WHAT YOU SHOULD DO
Your answer should consist of the lines holding "camera", copied from the material below.

======== DATASET SECTION ========

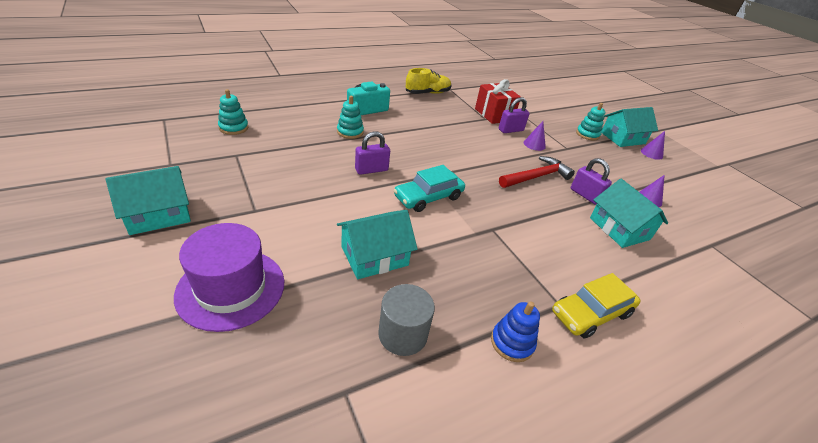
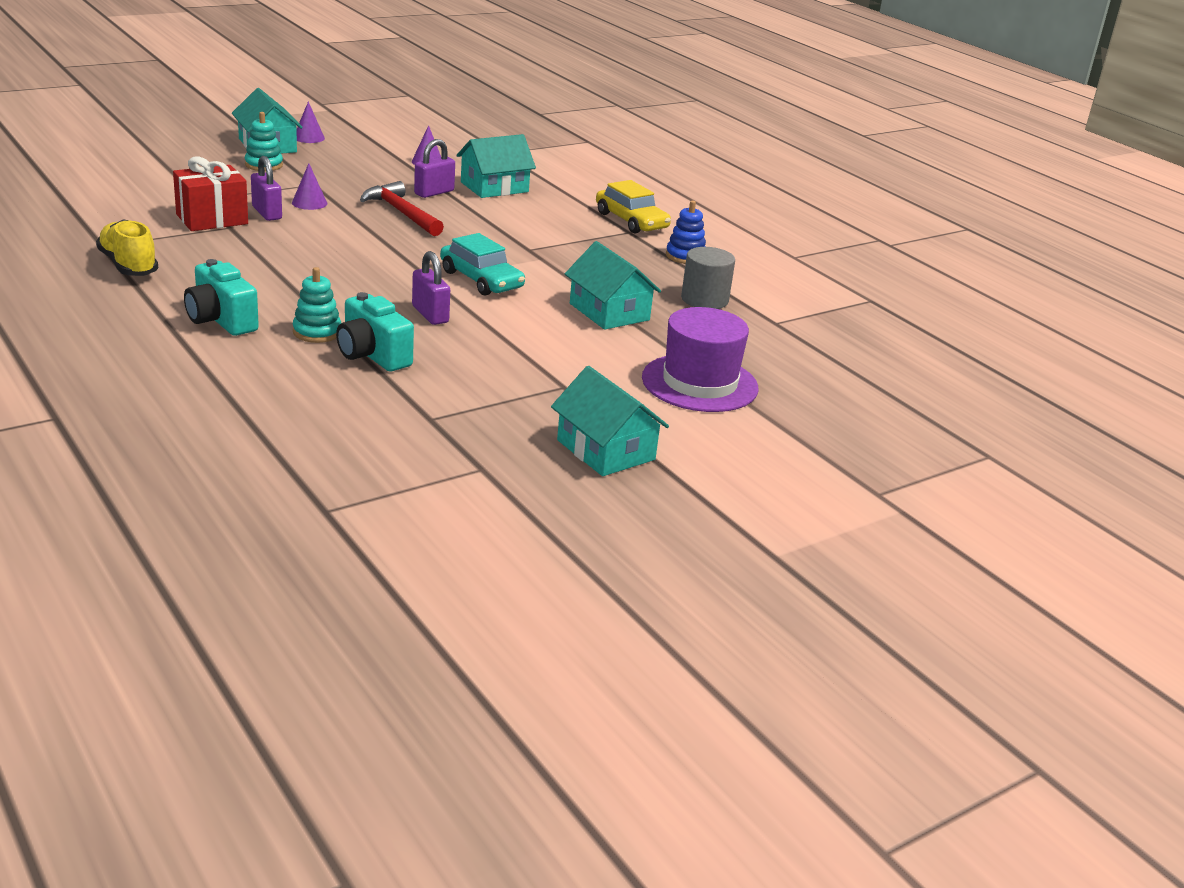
camera: 95 degrees left, 10 degrees down
(233, 128) = (337, 434): turquoise stacking toy -> none
(318, 145) = (372, 355): none -> turquoise camera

========

TASK OUTPUT
camera: 95 degrees left, 10 degrees down
(318, 145) = (372, 355): none -> turquoise camera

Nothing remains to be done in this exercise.